§ WORK ORDER
List every line of the rows below that contains the string "action".

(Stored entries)
____________________

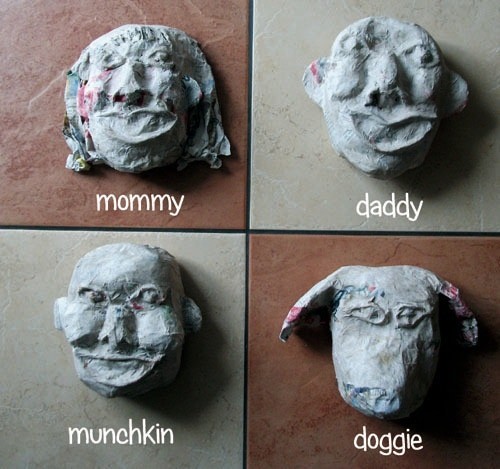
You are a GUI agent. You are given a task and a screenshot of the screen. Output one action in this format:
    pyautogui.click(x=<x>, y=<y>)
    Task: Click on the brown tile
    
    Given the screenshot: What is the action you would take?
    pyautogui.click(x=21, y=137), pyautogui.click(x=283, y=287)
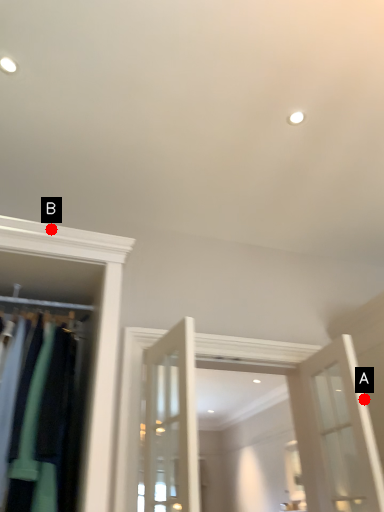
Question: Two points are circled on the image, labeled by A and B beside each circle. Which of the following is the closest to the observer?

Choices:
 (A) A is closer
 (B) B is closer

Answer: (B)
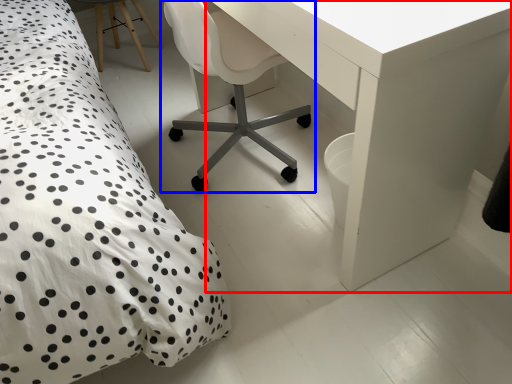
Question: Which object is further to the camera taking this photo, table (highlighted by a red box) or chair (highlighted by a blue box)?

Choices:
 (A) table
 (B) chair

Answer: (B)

____________________

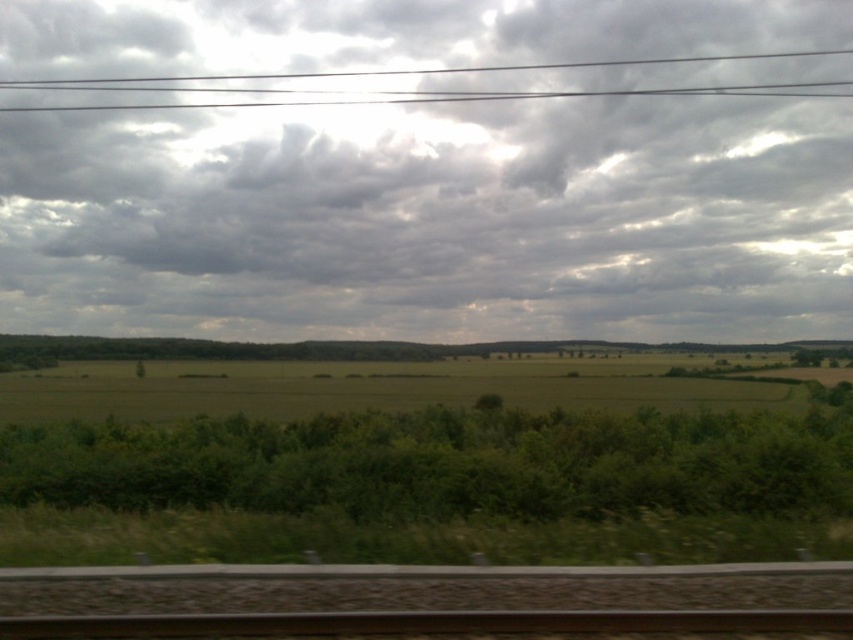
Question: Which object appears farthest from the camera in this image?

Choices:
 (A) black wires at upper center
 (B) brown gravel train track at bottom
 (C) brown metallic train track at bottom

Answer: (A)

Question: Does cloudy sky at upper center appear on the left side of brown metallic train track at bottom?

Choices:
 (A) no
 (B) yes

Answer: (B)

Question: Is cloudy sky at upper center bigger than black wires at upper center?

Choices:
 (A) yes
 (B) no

____________________

§ SOLUTION TO THIS TASK
You are a GUI agent. You are given a task and a screenshot of the screen. Output one action in this format:
    Given the screenshot: What is the action you would take?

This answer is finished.